----- RECORDS SHOWN

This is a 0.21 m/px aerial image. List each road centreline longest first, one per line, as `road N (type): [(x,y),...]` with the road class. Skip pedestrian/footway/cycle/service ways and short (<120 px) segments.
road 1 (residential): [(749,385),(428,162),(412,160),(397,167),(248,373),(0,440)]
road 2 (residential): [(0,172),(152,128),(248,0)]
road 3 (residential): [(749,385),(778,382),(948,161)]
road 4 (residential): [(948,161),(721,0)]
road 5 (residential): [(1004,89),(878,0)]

----------

AIM OF THE EXERCISE
All entries above are to be transcribed verbatim.

SOLUTION TO THE PROBLEM
This is a 0.21 m/px aerial image. List each road centreline longest first, one per line, as `road N (type): [(x,y),...]` with the road class. Skip pedestrian/footway/cycle/service ways and short (<120 px) segments.
road 1 (residential): [(749,385),(428,162),(412,160),(397,167),(248,373),(0,440)]
road 2 (residential): [(0,172),(152,128),(248,0)]
road 3 (residential): [(749,385),(778,382),(948,161)]
road 4 (residential): [(948,161),(721,0)]
road 5 (residential): [(1004,89),(878,0)]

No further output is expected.